● WHAT IS REQUIRED
Once the line containing "brown triangle: (74, 17) -> (63, 12), moved" is located in the records below, repeat it and all lines that follow it exactly, leaving out any picture.

● STORED DATA

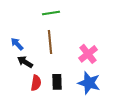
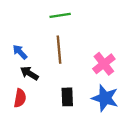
red semicircle: (36, 83) -> (20, 98), moved

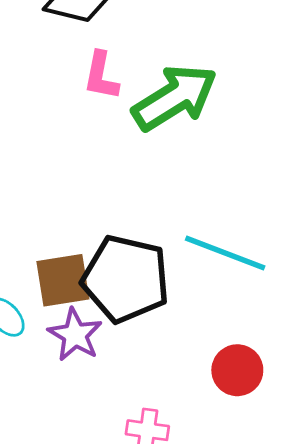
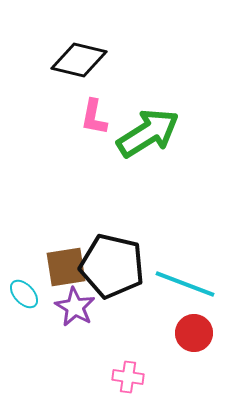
cyan line: (225, 253) -> (185, 284), moved

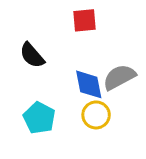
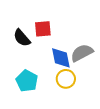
red square: (84, 20) -> (43, 29), moved

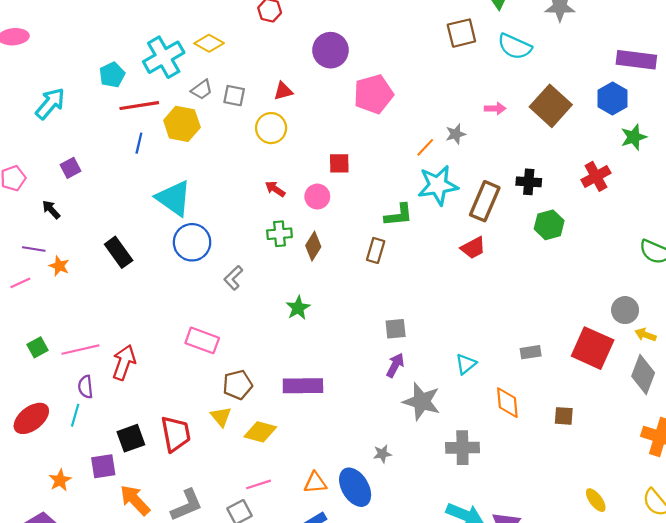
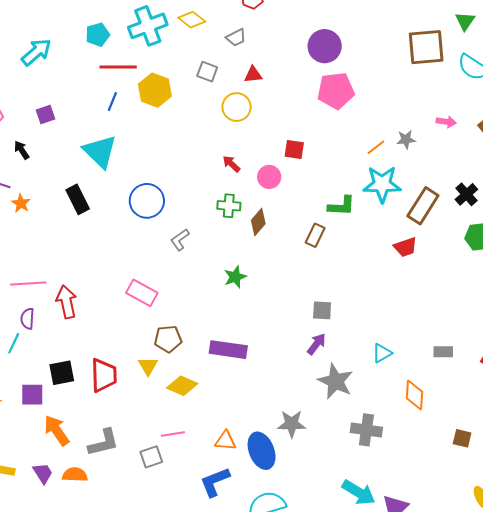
brown square: (461, 33) -> (426, 47), size x1.4
purple circle: (330, 50) -> (325, 46), moved
gray trapezoid: (202, 90) -> (236, 38), moved
black cross: (529, 182) -> (466, 194), turned 35
cyan triangle: (174, 198) -> (100, 152), moved
red arrow: (124, 362) -> (66, 302), turned -40
brown square: (564, 416) -> (462, 438), moved
gray star: (382, 454) -> (292, 424), size x1.6

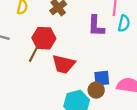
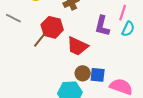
red trapezoid: (63, 64) -> (78, 46), moved
brown circle: (96, 90) -> (83, 73), moved

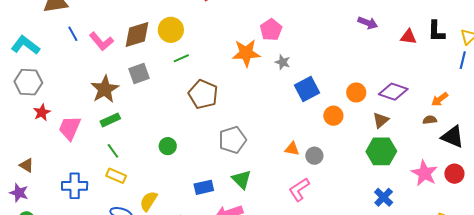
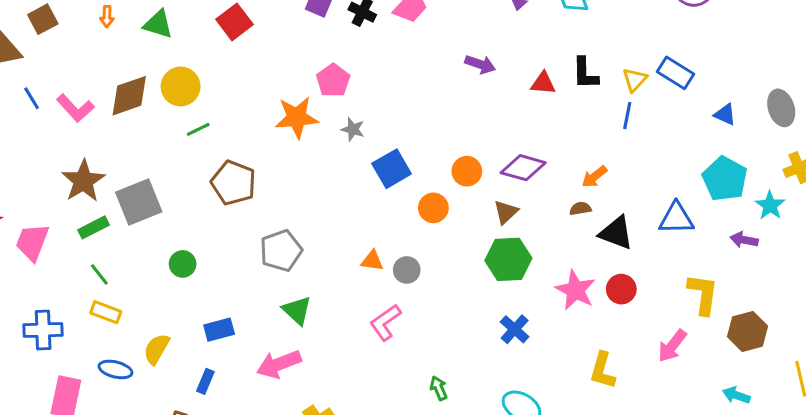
gray square: (139, 73) -> (139, 202), moved, size x1.4
blue rectangle: (204, 187) -> (219, 330), moved

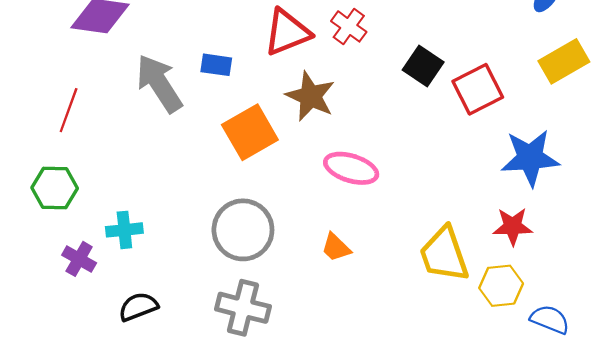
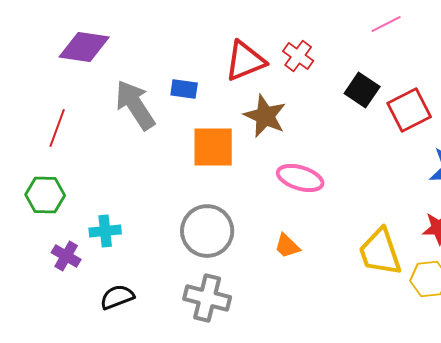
orange square: (250, 132) -> (213, 147), turned 30

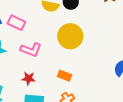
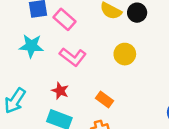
yellow circle: (70, 36) -> (125, 54), size x0.7

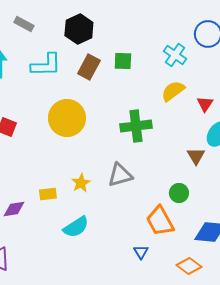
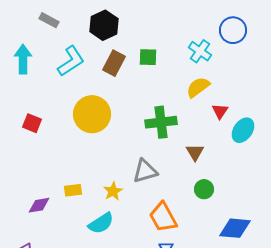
cyan L-shape: (46, 65) -> (71, 61), turned -32
red triangle: (205, 104) -> (220, 111), moved
brown triangle: (196, 156) -> (195, 152), moved
yellow star: (81, 183) -> (113, 191), moved
orange trapezoid: (160, 221) -> (163, 217), moved

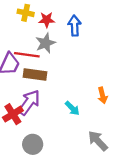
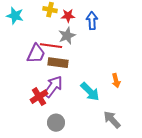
cyan arrow: (72, 108) -> (90, 92), size x1.5

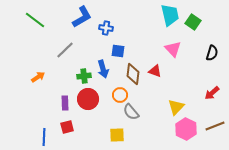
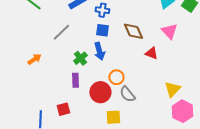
blue square: (118, 51) -> (102, 30), moved
brown diamond: (133, 74) -> (133, 31), moved, turned -30
green cross: (84, 76) -> (80, 58), turned -32
red circle: (88, 99) -> (100, 92), moved
purple rectangle: (65, 103) -> (75, 80), moved

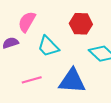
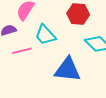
pink line: (32, 80) -> (22, 51), moved

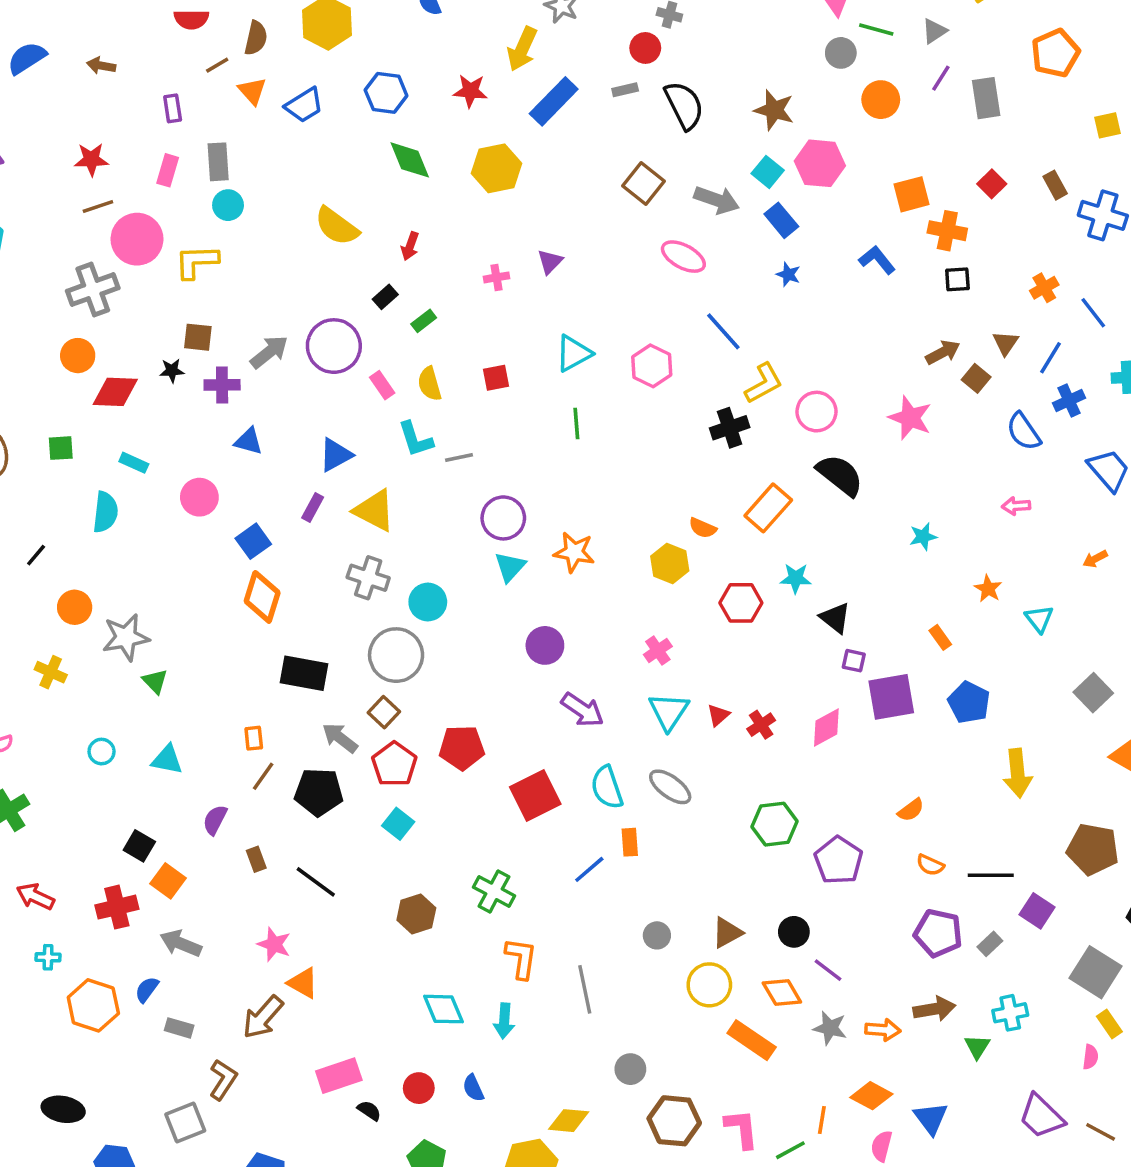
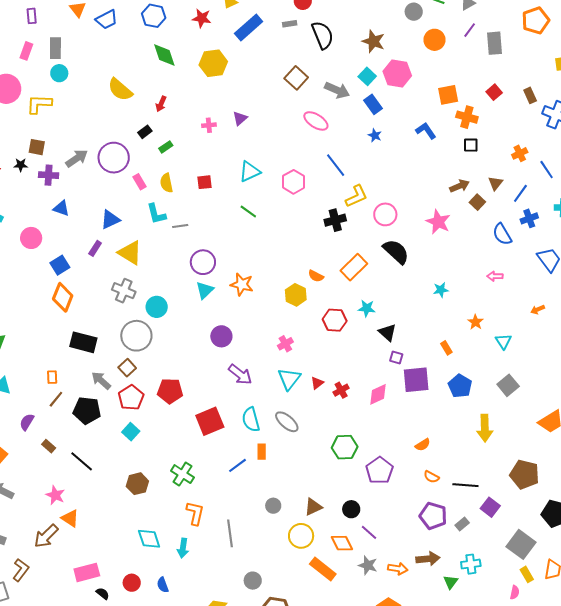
green line: (576, 424) -> (248, 212), turned -54
gray square: (1093, 693) -> (508, 385), moved
brown rectangle: (256, 859) -> (49, 446), turned -32

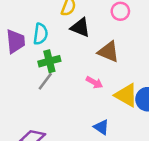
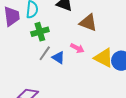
gray line: (45, 81) -> (45, 53), moved
blue triangle: (101, 127) -> (58, 58), moved

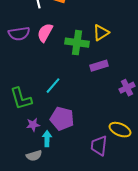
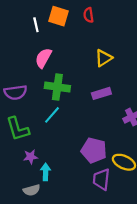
purple semicircle: (19, 34) -> (15, 92), moved
green cross: (77, 43) -> (57, 87), moved
purple pentagon: (62, 119) -> (94, 150), moved

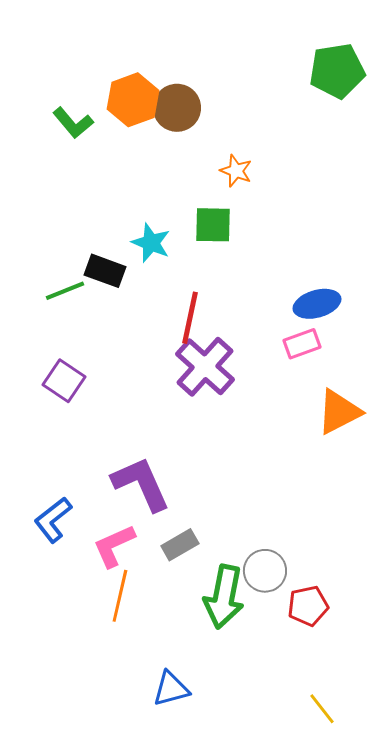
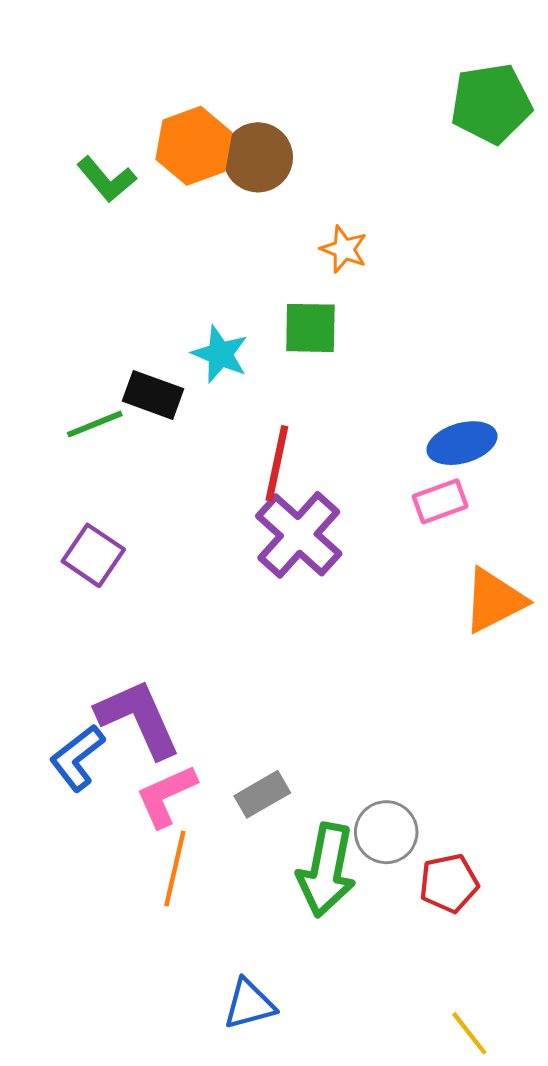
purple L-shape: (141, 484) -> (138, 718), moved

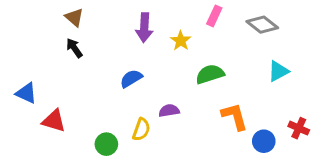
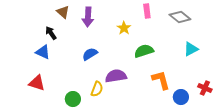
pink rectangle: (214, 16) -> (147, 11), turned -32
brown triangle: (74, 17) -> (63, 12), moved
purple arrow: (144, 28) -> (88, 17), moved
blue triangle: (26, 93) -> (43, 52), moved
purple semicircle: (169, 111) -> (116, 76), size x1.5

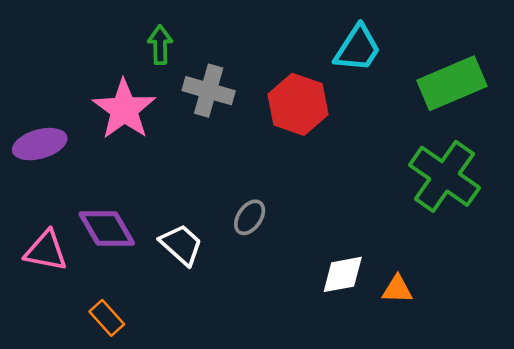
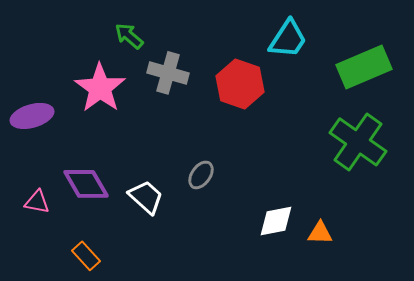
green arrow: (160, 45) -> (129, 36), turned -48
pink triangle: (46, 251) -> (37, 202), size x0.7

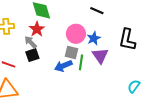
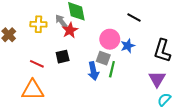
gray arrow: (31, 42) -> (61, 21), moved
purple triangle: (100, 56) -> (157, 79), moved
blue arrow: (63, 66) -> (93, 71), turned -84

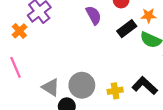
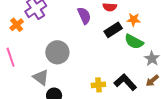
gray circle: (82, 85) -> (57, 52), moved

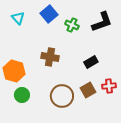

● RESULT OF THIS EXERCISE
brown triangle: (74, 17) -> (63, 12), moved
purple arrow: (144, 28) -> (88, 17), moved
blue triangle: (26, 93) -> (43, 52), moved
purple semicircle: (169, 111) -> (116, 76), size x1.5

green arrow: (160, 45) -> (129, 36), turned -48
pink triangle: (46, 251) -> (37, 202), size x0.7

gray arrow: (31, 42) -> (61, 21), moved
purple triangle: (100, 56) -> (157, 79), moved
blue arrow: (63, 66) -> (93, 71), turned -84

gray circle: (82, 85) -> (57, 52), moved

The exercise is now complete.